Data under study =
══════════════════════════════
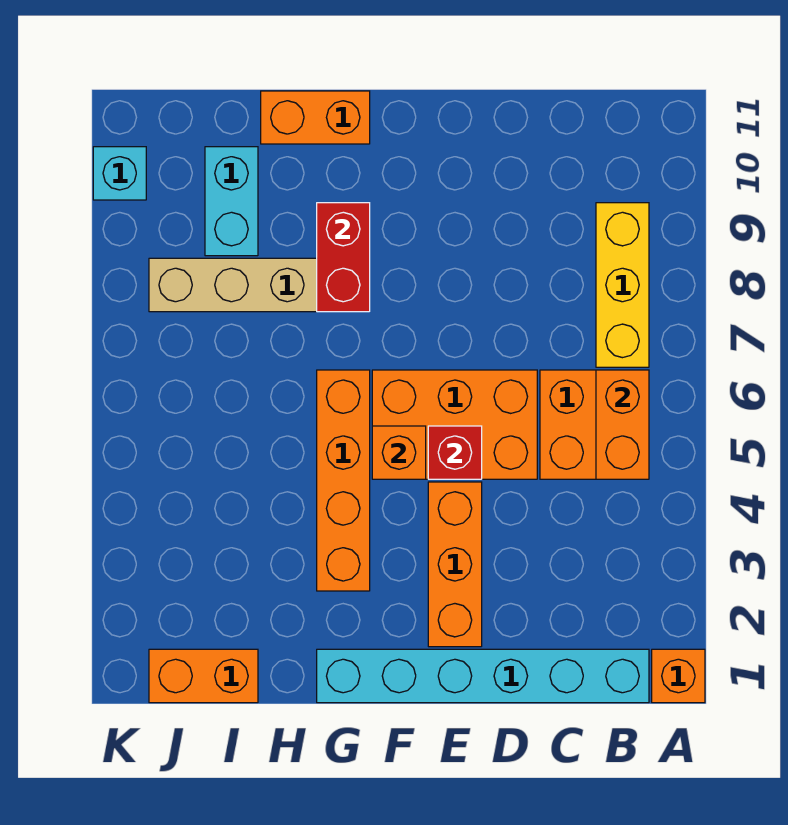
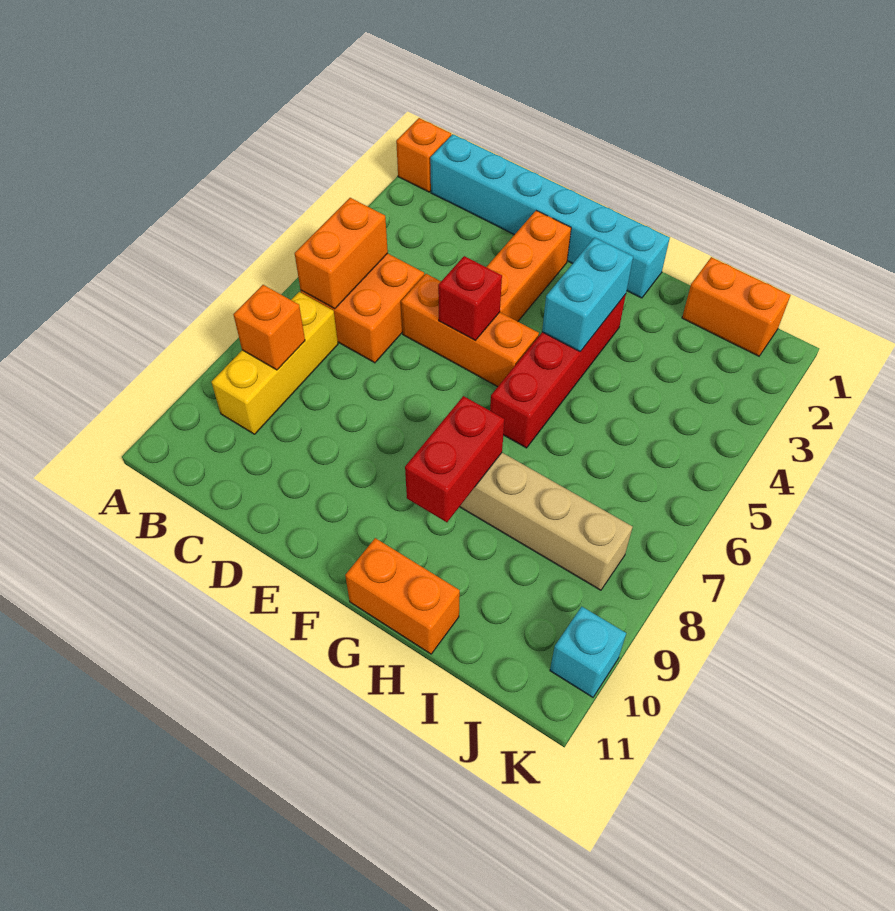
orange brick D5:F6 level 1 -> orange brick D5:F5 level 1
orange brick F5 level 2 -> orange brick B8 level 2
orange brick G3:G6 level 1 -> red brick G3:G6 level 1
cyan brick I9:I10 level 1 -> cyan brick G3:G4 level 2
══════════════════════════════
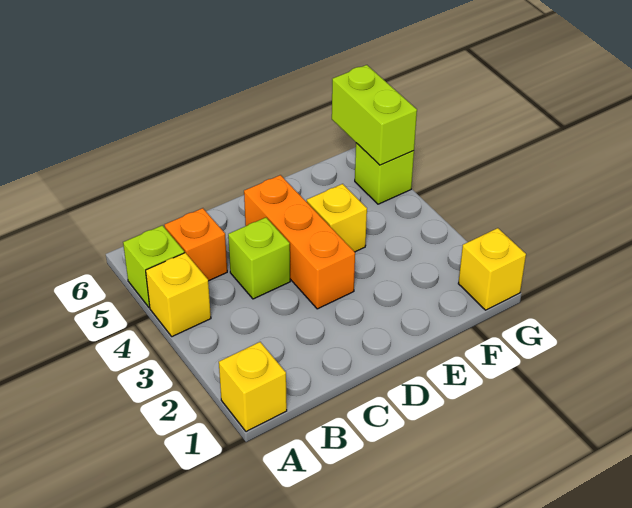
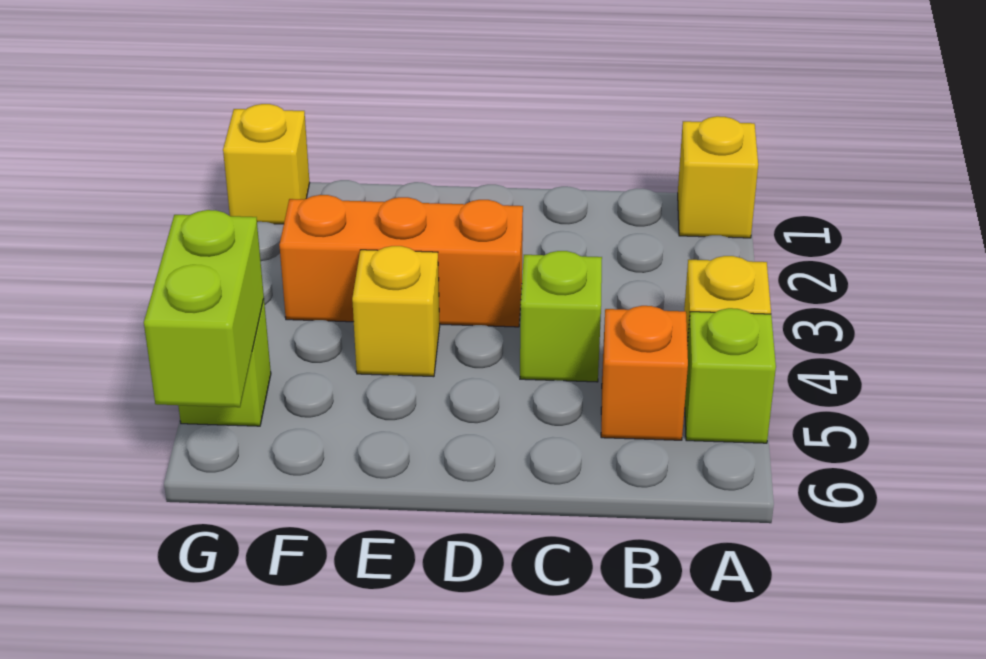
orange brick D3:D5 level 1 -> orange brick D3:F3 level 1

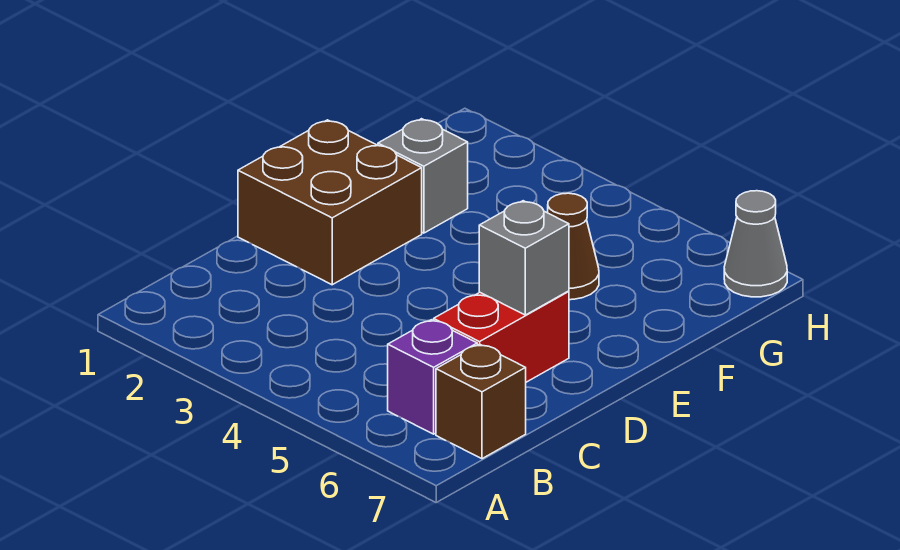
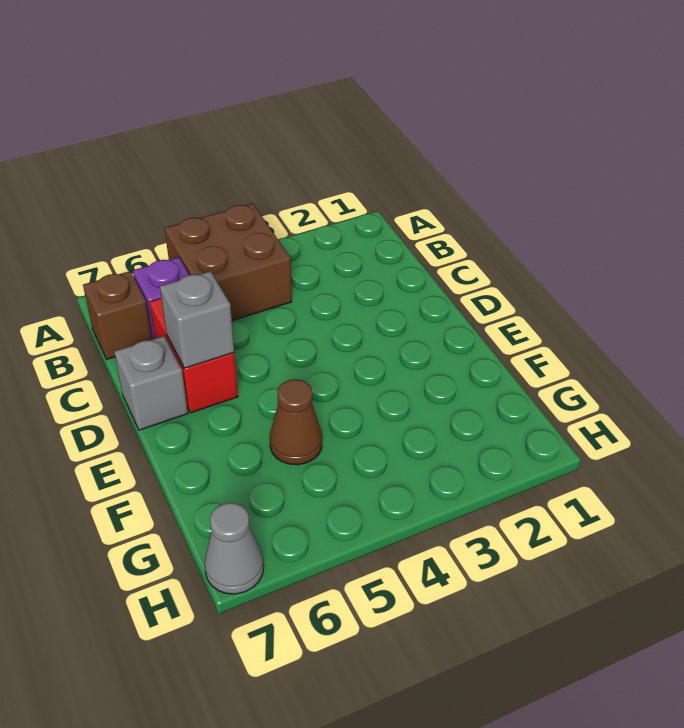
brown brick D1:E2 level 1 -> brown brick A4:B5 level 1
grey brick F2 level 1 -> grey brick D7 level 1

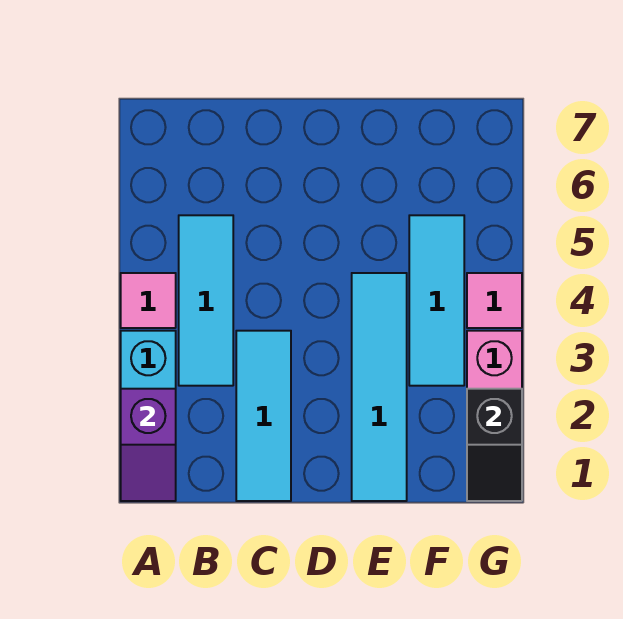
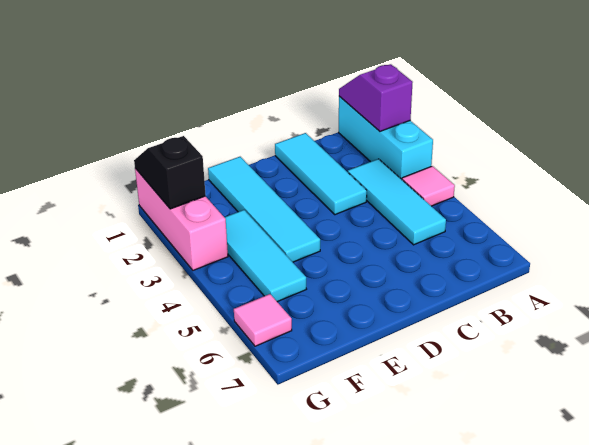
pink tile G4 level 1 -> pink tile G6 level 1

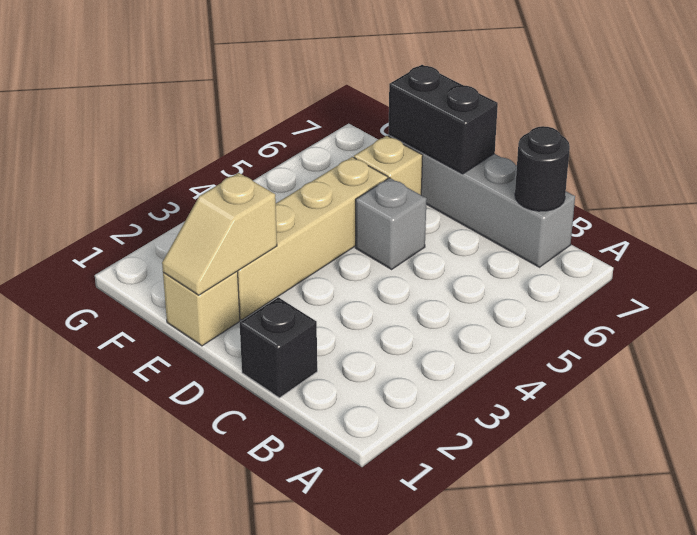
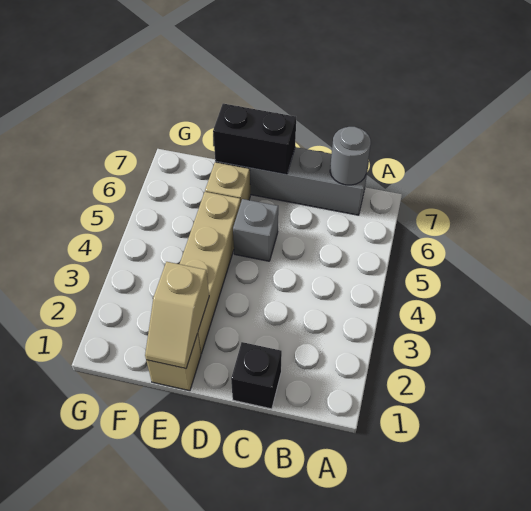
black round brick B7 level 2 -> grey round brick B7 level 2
══════════════════════════════
Prompt = Return only the part above that opens with the line containing "orange brick D3:D5" and closes with the line containing "black round brick", exactly and with both ends, skipping the pictures.

Reply to the exercise =
orange brick D3:D5 level 1 -> orange brick D3:F3 level 1

brown brick D1:E2 level 1 -> brown brick A4:B5 level 1
grey brick F2 level 1 -> grey brick D7 level 1

pink tile G4 level 1 -> pink tile G6 level 1

black round brick B7 level 2 -> grey round brick B7 level 2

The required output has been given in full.